Exercise brief ->
All records shown below should be given again, character for character.

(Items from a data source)
☆ ☆ ☆
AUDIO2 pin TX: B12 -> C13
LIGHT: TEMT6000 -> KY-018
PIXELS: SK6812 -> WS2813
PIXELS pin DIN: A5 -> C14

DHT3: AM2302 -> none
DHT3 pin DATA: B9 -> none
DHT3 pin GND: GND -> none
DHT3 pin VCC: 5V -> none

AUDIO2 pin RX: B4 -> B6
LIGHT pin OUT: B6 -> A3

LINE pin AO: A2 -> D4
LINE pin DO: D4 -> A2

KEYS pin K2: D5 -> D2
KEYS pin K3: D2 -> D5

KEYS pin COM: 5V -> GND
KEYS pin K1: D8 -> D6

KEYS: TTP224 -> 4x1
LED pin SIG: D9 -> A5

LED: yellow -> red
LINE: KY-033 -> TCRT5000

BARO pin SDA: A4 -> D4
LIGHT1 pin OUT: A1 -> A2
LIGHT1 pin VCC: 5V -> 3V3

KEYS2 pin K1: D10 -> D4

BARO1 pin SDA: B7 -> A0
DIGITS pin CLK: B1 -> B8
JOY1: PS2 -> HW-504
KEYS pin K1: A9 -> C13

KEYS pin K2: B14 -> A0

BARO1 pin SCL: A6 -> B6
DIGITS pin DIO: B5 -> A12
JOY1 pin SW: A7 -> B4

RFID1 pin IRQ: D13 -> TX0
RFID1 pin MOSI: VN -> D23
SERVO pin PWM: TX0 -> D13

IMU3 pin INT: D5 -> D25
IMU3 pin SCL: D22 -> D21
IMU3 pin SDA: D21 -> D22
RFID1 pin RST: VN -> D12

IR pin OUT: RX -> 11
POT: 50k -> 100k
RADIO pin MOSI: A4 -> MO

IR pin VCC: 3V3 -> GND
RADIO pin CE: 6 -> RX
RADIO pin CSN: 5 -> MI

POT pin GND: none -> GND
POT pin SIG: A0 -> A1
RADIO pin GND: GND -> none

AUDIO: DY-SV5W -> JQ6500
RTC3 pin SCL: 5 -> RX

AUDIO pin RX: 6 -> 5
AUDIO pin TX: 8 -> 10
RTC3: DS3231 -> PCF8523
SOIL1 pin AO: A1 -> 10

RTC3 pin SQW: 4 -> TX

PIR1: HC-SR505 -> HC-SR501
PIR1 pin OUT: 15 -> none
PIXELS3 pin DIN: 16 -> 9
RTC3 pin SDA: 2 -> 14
☆ ☆ ☆
Written reply ->
AUDIO2 pin TX: B12 -> C13
LIGHT: TEMT6000 -> KY-018
PIXELS: SK6812 -> WS2813
PIXELS pin DIN: A5 -> C14

DHT3: AM2302 -> none
DHT3 pin DATA: B9 -> none
DHT3 pin GND: GND -> none
DHT3 pin VCC: 5V -> none

AUDIO2 pin RX: B4 -> B6
LIGHT pin OUT: B6 -> A3

LINE pin AO: A2 -> D4
LINE pin DO: D4 -> A2

KEYS pin K2: D5 -> D2
KEYS pin K3: D2 -> D5

KEYS pin COM: 5V -> GND
KEYS pin K1: D8 -> D6

KEYS: TTP224 -> 4x1
LED pin SIG: D9 -> A5

LED: yellow -> red
LINE: KY-033 -> TCRT5000

BARO pin SDA: A4 -> D4
LIGHT1 pin OUT: A1 -> A2
LIGHT1 pin VCC: 5V -> 3V3

KEYS2 pin K1: D10 -> D4

BARO1 pin SDA: B7 -> A0
DIGITS pin CLK: B1 -> B8
JOY1: PS2 -> HW-504
KEYS pin K1: A9 -> C13

KEYS pin K2: B14 -> A0

BARO1 pin SCL: A6 -> B6
DIGITS pin DIO: B5 -> A12
JOY1 pin SW: A7 -> B4

RFID1 pin IRQ: D13 -> TX0
RFID1 pin MOSI: VN -> D23
SERVO pin PWM: TX0 -> D13

IMU3 pin INT: D5 -> D25
IMU3 pin SCL: D22 -> D21
IMU3 pin SDA: D21 -> D22
RFID1 pin RST: VN -> D12

IR pin OUT: RX -> 11
POT: 50k -> 100k
RADIO pin MOSI: A4 -> MO

IR pin VCC: 3V3 -> GND
RADIO pin CE: 6 -> RX
RADIO pin CSN: 5 -> MI

POT pin GND: none -> GND
POT pin SIG: A0 -> A1
RADIO pin GND: GND -> none

AUDIO: DY-SV5W -> JQ6500
RTC3 pin SCL: 5 -> RX

AUDIO pin RX: 6 -> 5
AUDIO pin TX: 8 -> 10
RTC3: DS3231 -> PCF8523
SOIL1 pin AO: A1 -> 10

RTC3 pin SQW: 4 -> TX

PIR1: HC-SR505 -> HC-SR501
PIR1 pin OUT: 15 -> none
PIXELS3 pin DIN: 16 -> 9
RTC3 pin SDA: 2 -> 14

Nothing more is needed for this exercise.